▸ **YOUR ASSIGNMENT**: Whatever runs from the line with "R221: 2.7k (GND, VB2) -> 2.7k (VB2, VX)" to the end of the records below must be copied exactly, with nothing else included.

▸ **GIVEN DATA**:
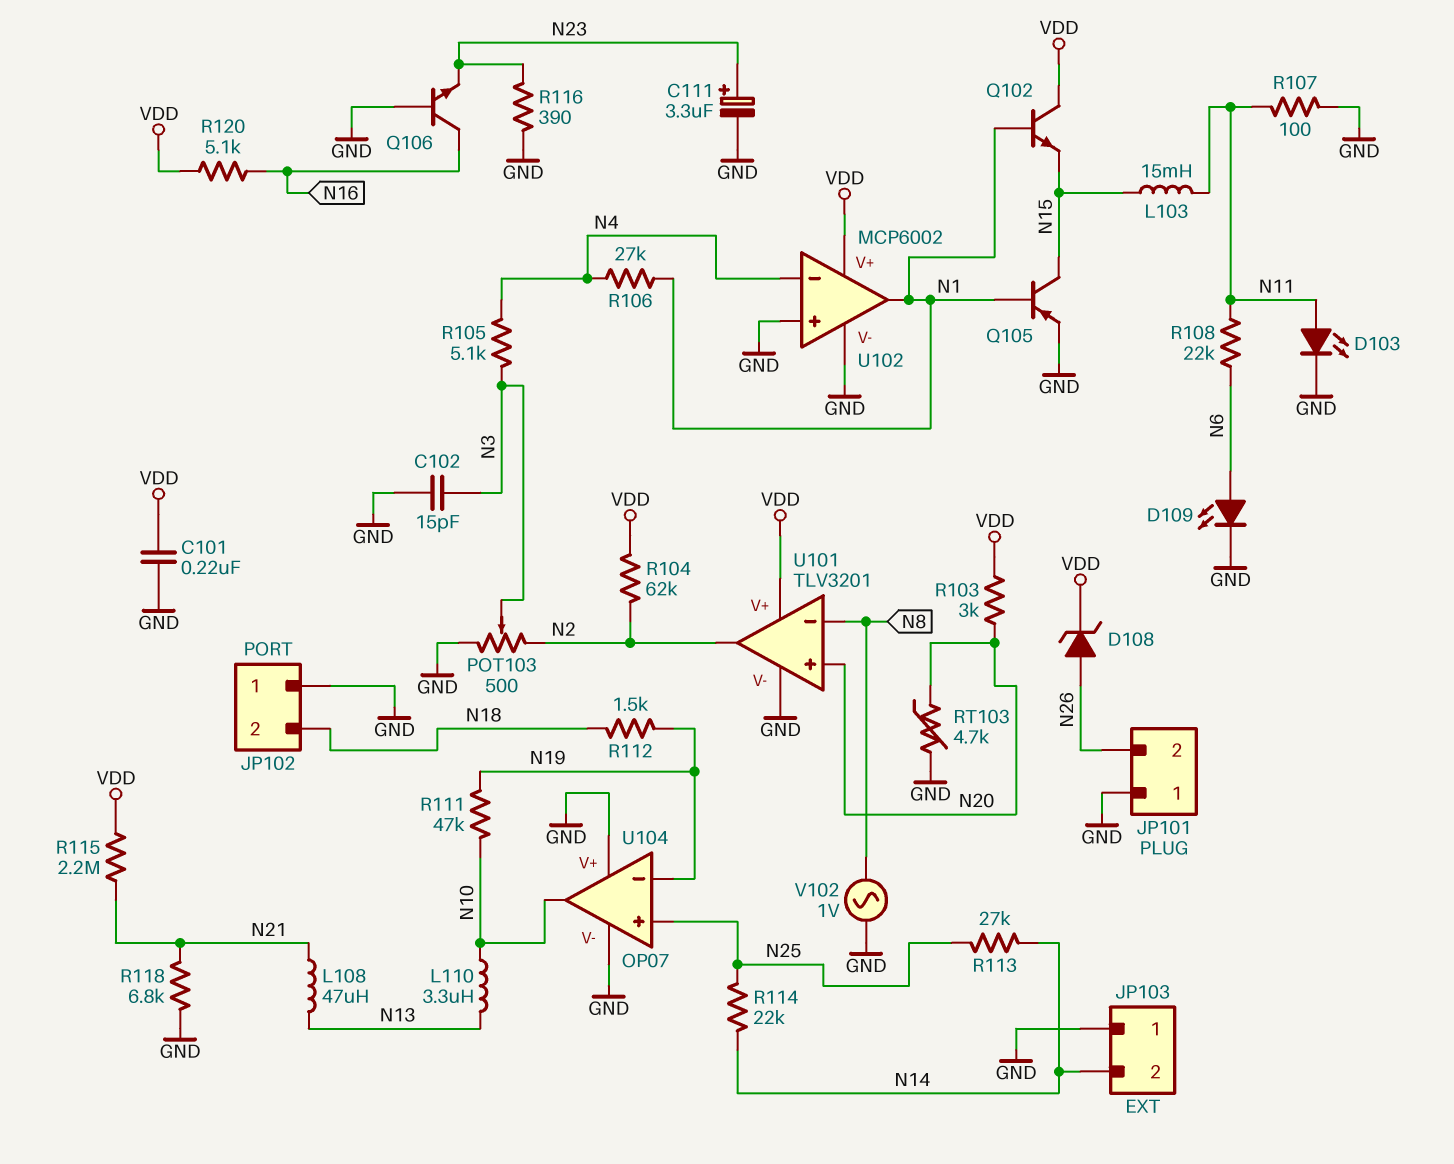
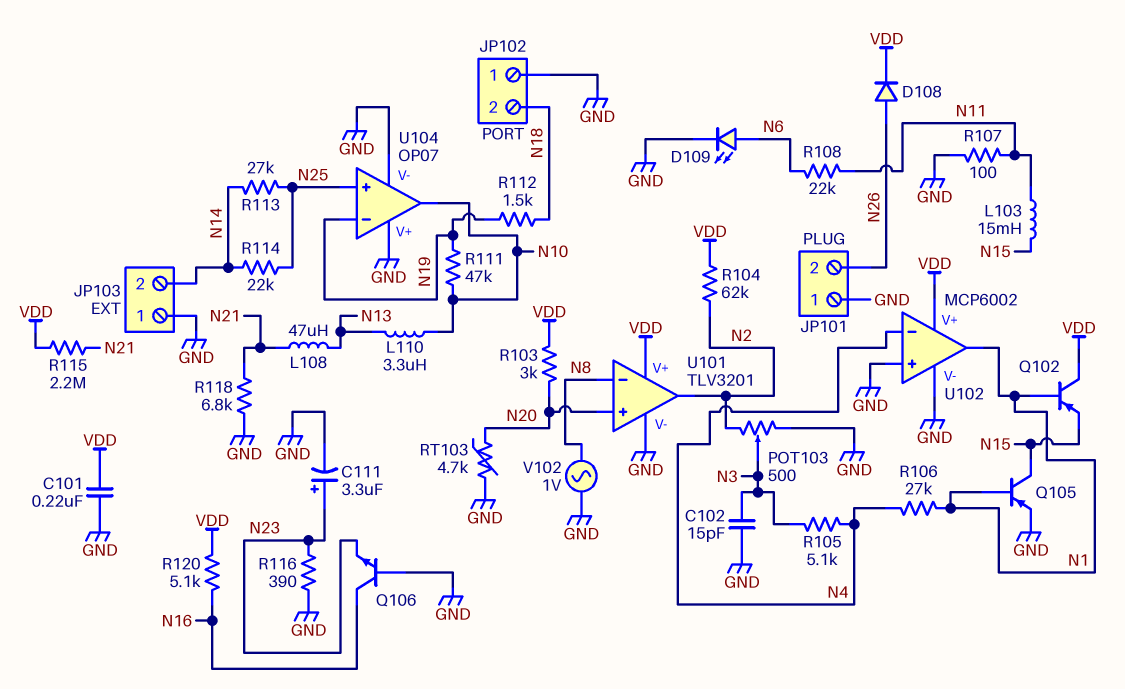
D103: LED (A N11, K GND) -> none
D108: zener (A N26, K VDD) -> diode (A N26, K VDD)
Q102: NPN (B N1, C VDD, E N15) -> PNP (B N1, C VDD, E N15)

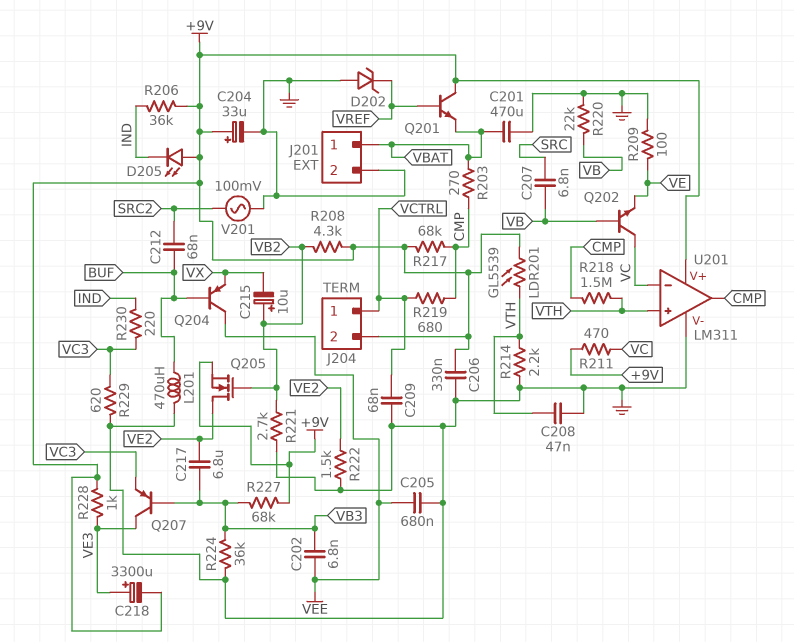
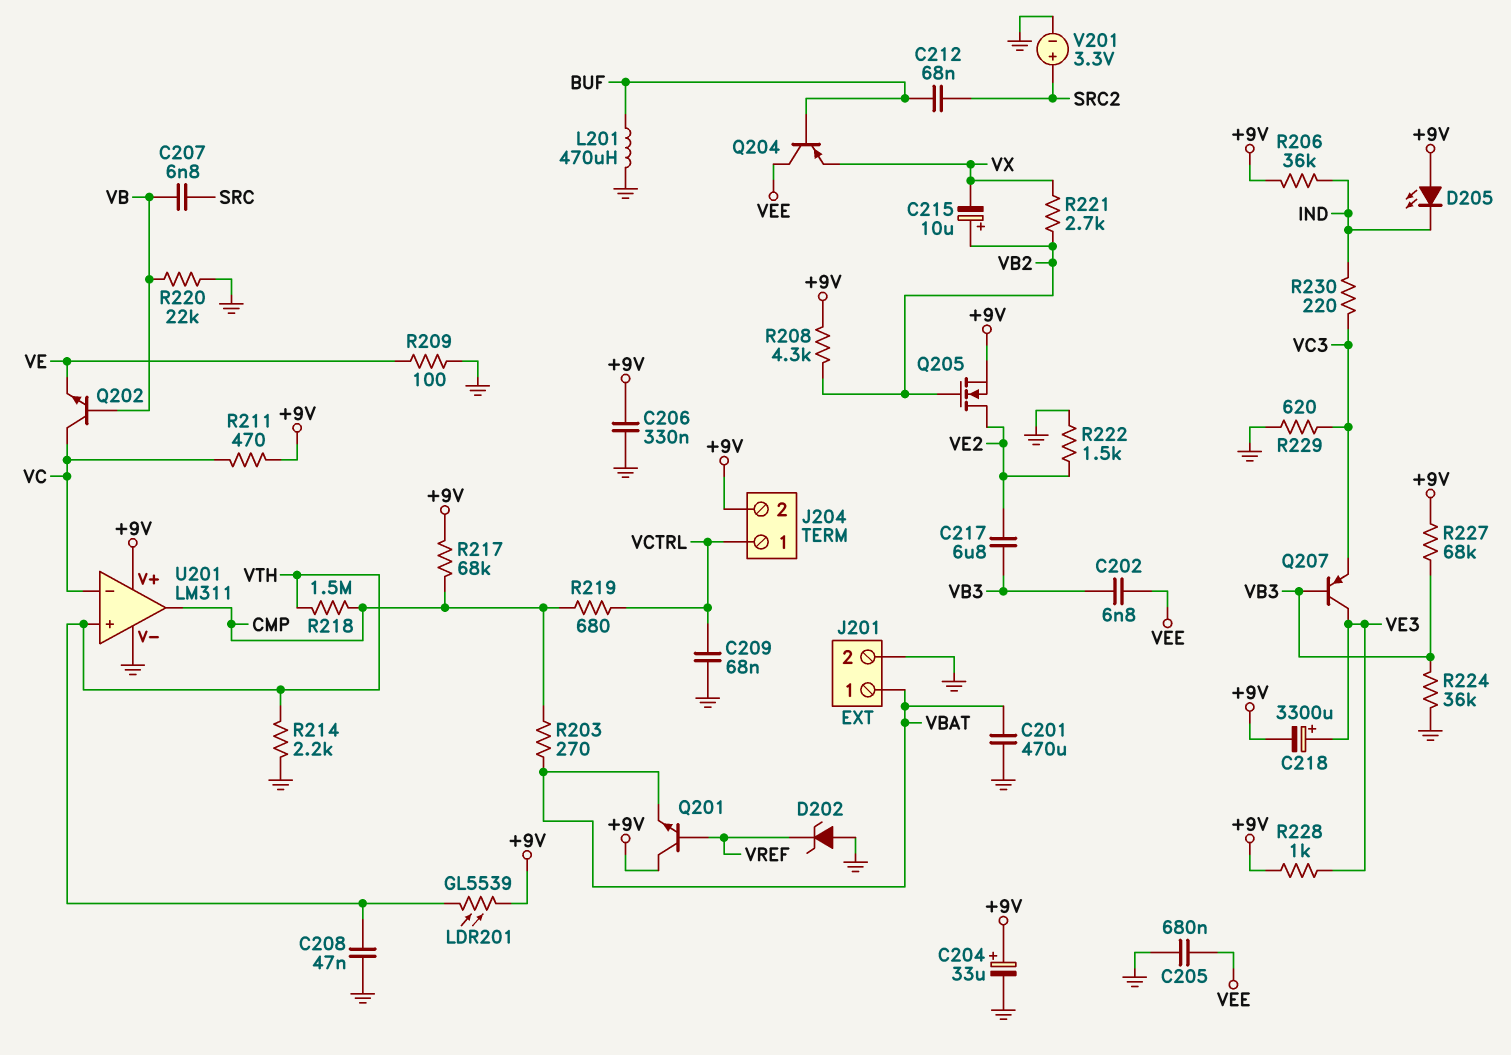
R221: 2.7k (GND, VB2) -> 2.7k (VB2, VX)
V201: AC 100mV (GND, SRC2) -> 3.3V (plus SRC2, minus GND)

▸ **SOLVED PROBLEM**:
R221: 2.7k (GND, VB2) -> 2.7k (VB2, VX)
V201: AC 100mV (GND, SRC2) -> 3.3V (plus SRC2, minus GND)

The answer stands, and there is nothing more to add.